● **Raw data**
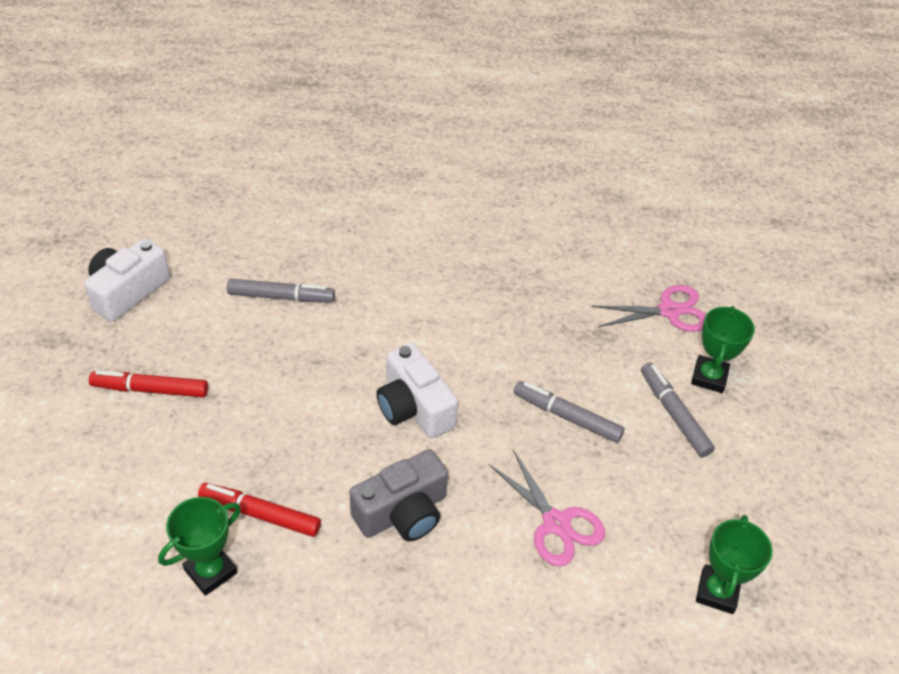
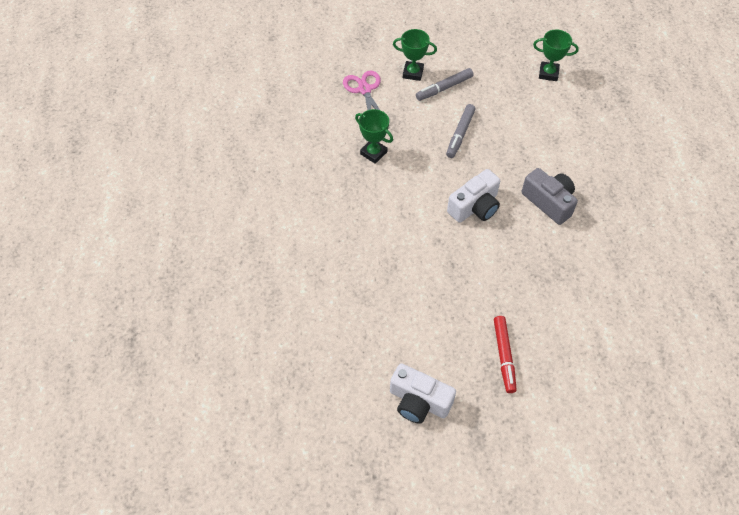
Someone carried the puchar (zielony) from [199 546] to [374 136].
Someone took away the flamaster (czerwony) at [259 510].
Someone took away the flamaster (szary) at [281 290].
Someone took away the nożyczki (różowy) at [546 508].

--

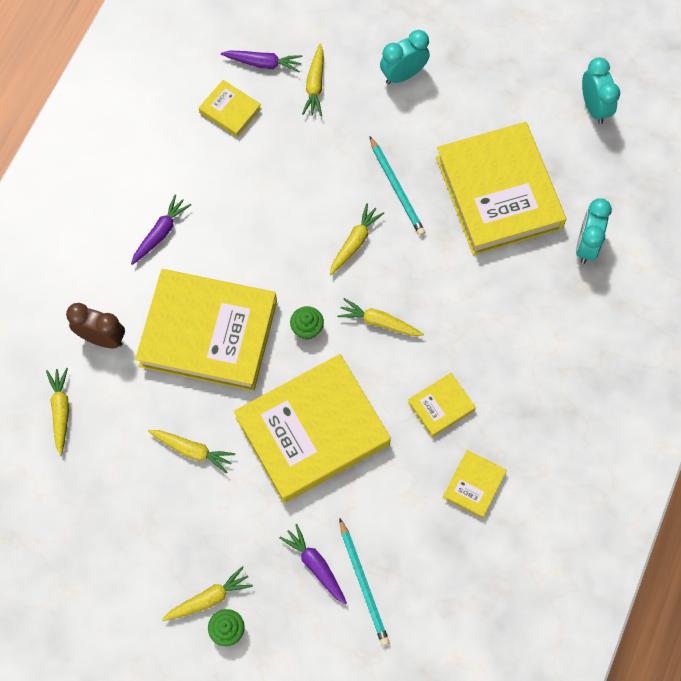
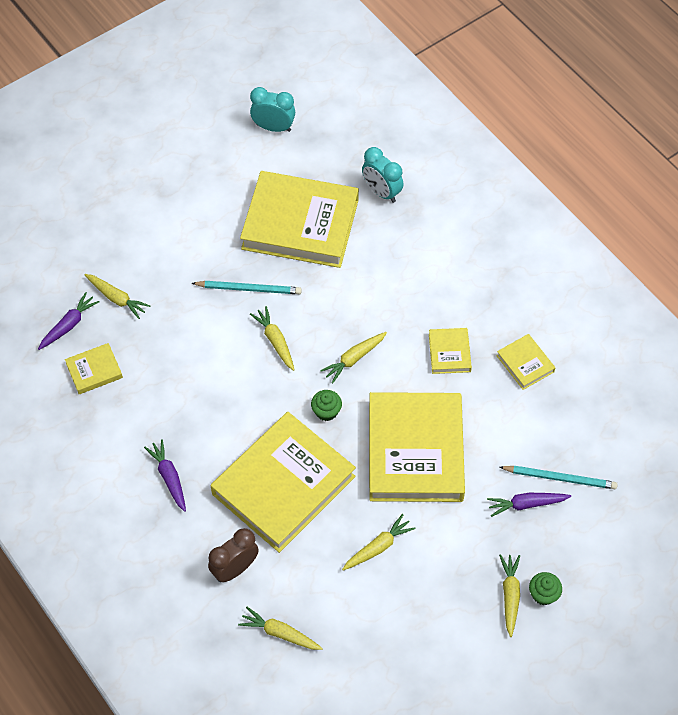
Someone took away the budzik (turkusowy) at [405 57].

...

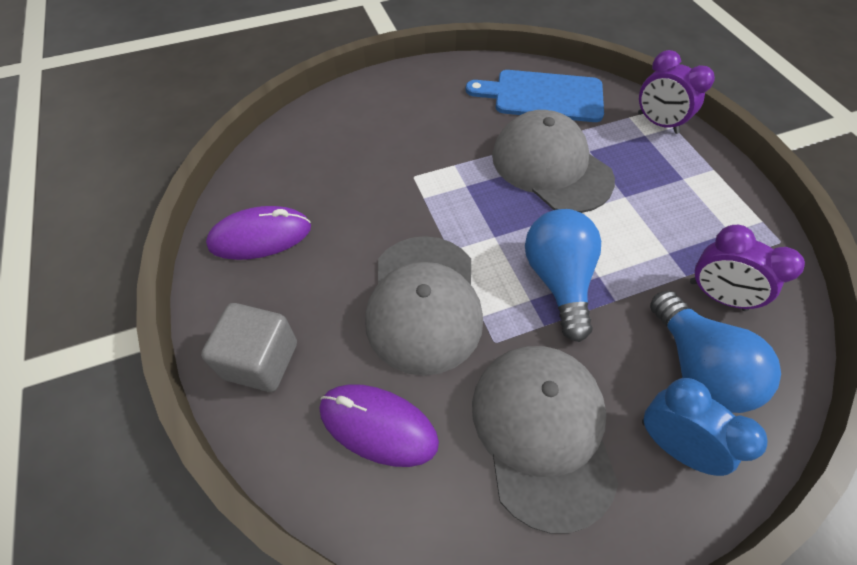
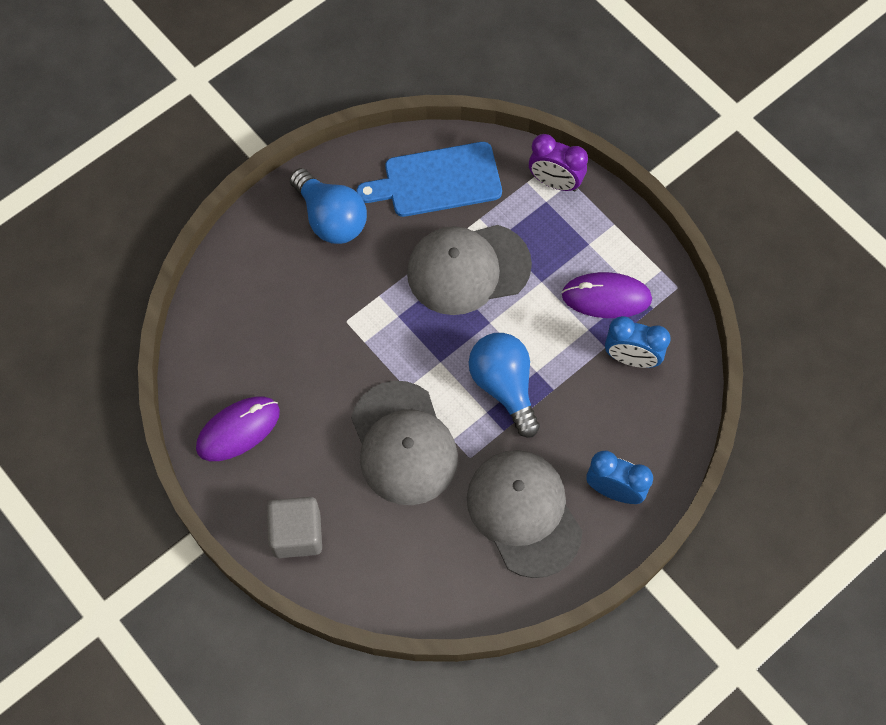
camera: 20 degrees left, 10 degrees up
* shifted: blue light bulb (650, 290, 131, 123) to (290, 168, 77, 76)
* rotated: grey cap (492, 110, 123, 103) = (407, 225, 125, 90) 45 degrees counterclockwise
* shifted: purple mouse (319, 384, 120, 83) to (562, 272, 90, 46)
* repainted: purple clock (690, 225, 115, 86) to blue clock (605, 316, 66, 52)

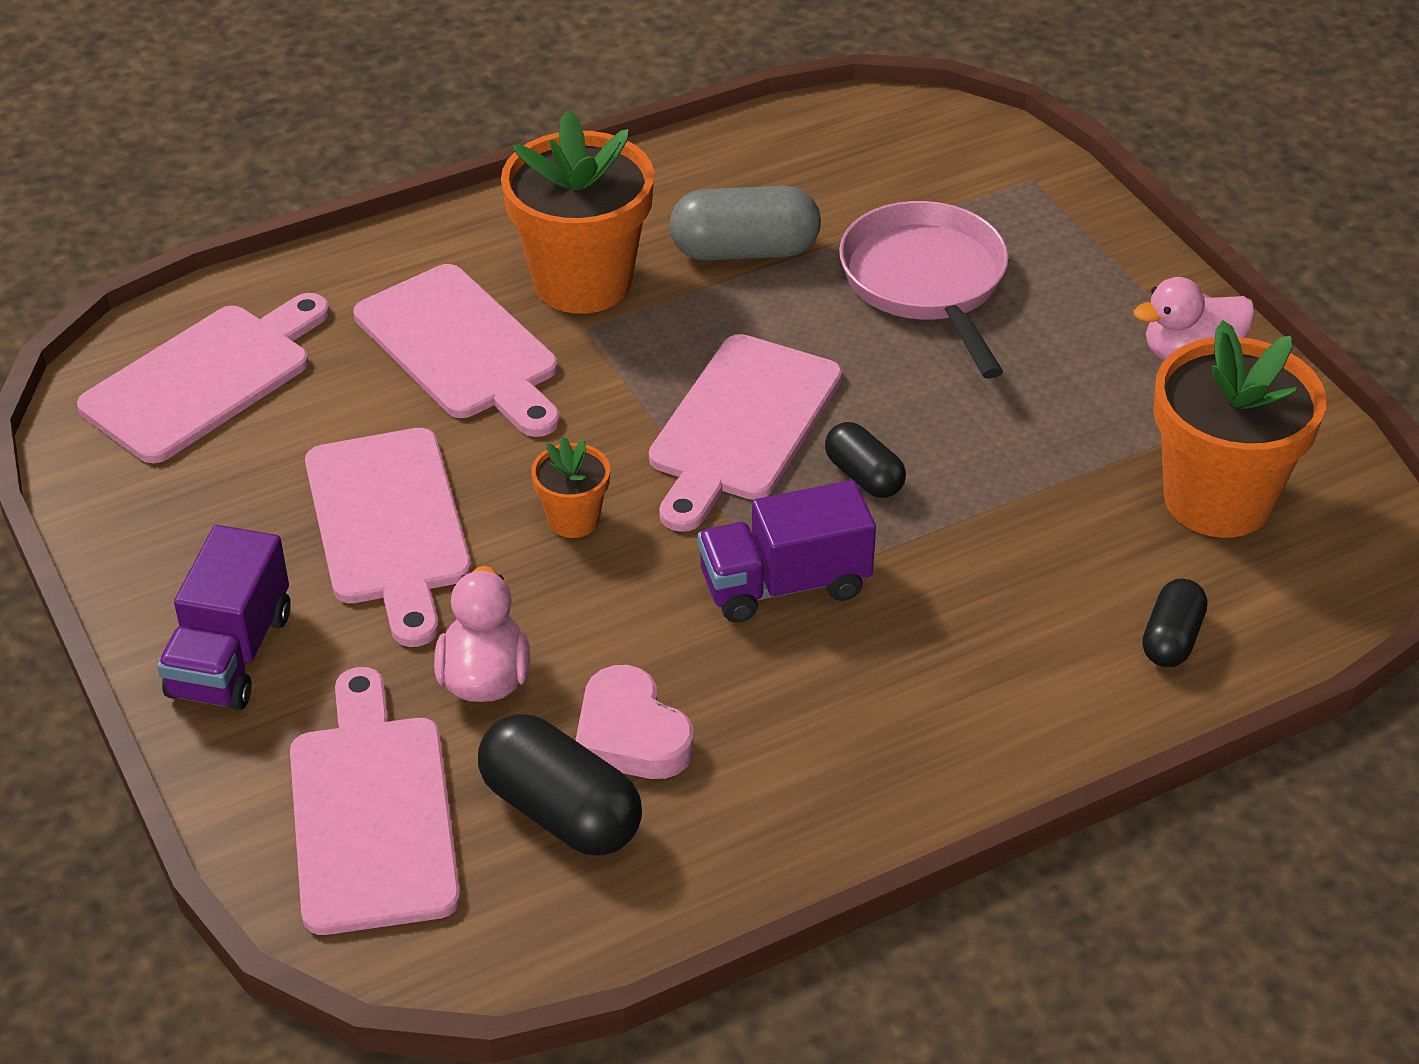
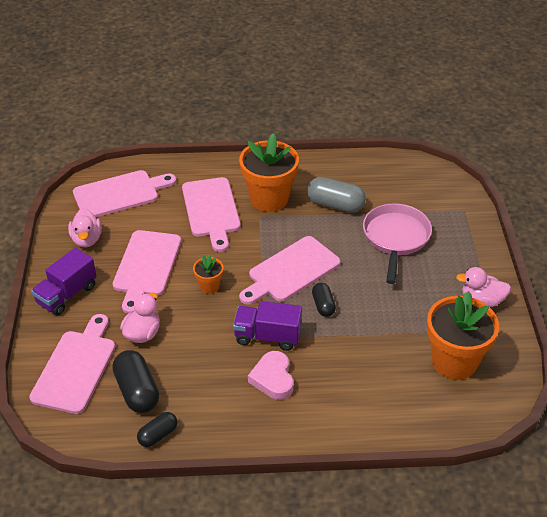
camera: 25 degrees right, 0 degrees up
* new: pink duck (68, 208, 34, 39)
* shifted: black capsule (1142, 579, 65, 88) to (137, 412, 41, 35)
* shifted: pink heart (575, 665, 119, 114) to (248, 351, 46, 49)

● **Task brief**
Once you find the line with "camera: 20 degrees left, 10 degrees up" above, print it and every line after it up to and including the line with "272, 90, 46)", exactly as written and nothing else.

● **Expected answer**
camera: 20 degrees left, 10 degrees up
* shifted: blue light bulb (650, 290, 131, 123) to (290, 168, 77, 76)
* rotated: grey cap (492, 110, 123, 103) = (407, 225, 125, 90) 45 degrees counterclockwise
* shifted: purple mouse (319, 384, 120, 83) to (562, 272, 90, 46)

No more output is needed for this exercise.